(PROVIDED DATA begins)
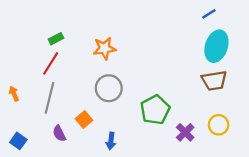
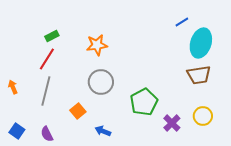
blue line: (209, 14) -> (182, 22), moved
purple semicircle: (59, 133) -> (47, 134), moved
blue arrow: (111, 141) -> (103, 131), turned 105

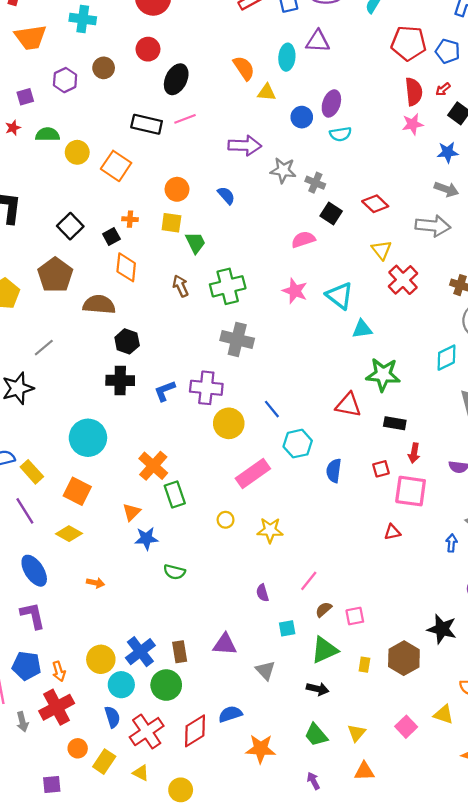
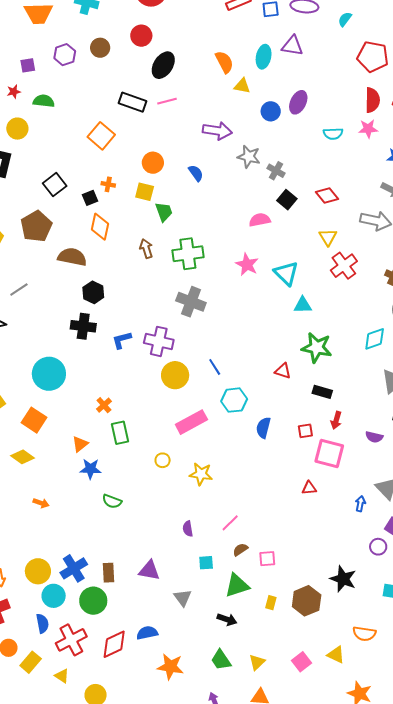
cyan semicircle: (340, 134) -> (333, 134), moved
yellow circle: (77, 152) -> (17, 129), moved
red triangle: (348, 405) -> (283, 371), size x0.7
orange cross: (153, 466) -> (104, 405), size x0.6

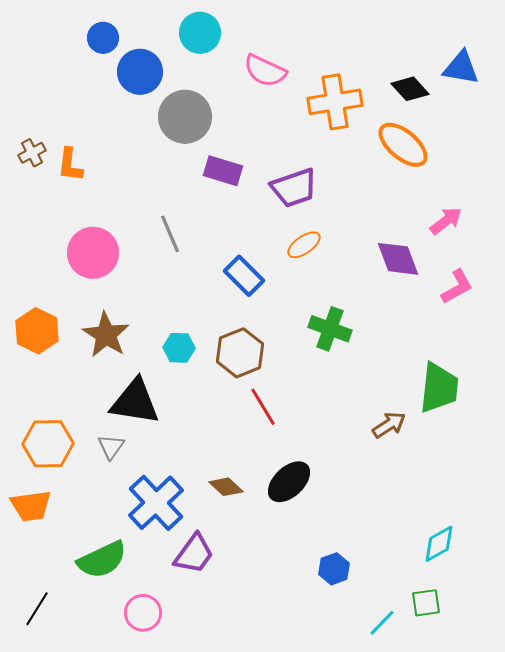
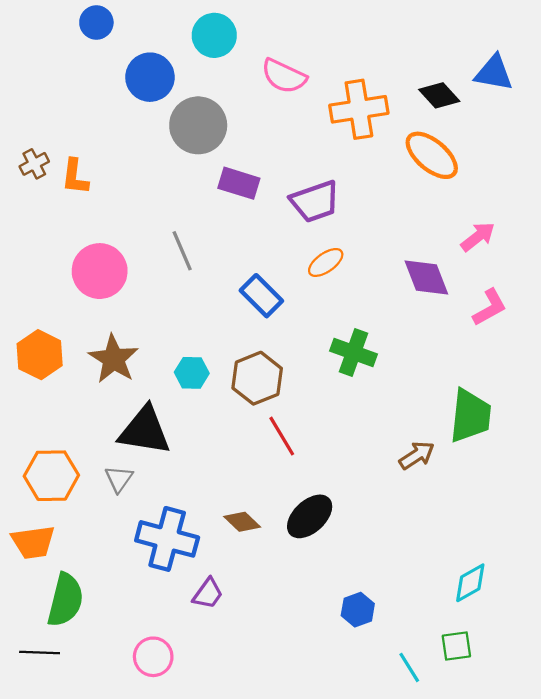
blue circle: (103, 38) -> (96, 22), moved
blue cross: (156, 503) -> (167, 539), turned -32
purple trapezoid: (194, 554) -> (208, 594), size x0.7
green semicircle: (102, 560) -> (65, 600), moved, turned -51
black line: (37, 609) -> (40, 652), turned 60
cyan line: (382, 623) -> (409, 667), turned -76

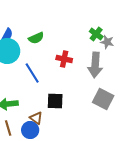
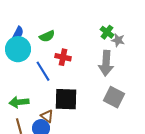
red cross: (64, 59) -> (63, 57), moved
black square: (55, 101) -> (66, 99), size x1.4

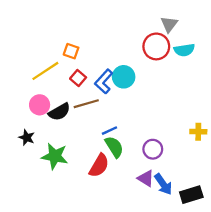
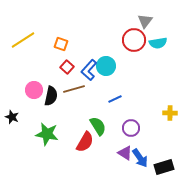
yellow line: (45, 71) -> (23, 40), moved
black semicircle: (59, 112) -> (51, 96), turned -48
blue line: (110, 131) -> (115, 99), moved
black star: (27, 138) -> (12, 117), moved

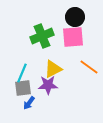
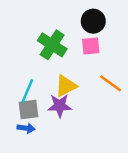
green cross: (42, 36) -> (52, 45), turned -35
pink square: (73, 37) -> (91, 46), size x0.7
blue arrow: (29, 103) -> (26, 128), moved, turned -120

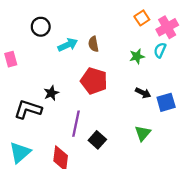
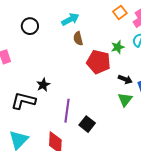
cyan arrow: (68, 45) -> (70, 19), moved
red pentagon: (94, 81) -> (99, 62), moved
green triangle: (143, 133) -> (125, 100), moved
(PROVIDED DATA ends)
AIM OF THE EXERCISE
Every line from the one containing "black line: (37, 609) -> (40, 652), turned 60" to the final line of the records should be duplicated exactly; no picture is to be copied.

SOLUTION TO THE EXERCISE
black line: (37, 609) -> (40, 652), turned 60
cyan line: (382, 623) -> (409, 667), turned -76

red cross: (64, 59) -> (63, 57), moved
black square: (55, 101) -> (66, 99), size x1.4

yellow line: (45, 71) -> (23, 40), moved
black semicircle: (59, 112) -> (51, 96), turned -48
blue line: (110, 131) -> (115, 99), moved
black star: (27, 138) -> (12, 117), moved

green cross: (42, 36) -> (52, 45), turned -35
pink square: (73, 37) -> (91, 46), size x0.7
blue arrow: (29, 103) -> (26, 128), moved, turned -120

cyan arrow: (68, 45) -> (70, 19), moved
red pentagon: (94, 81) -> (99, 62), moved
green triangle: (143, 133) -> (125, 100), moved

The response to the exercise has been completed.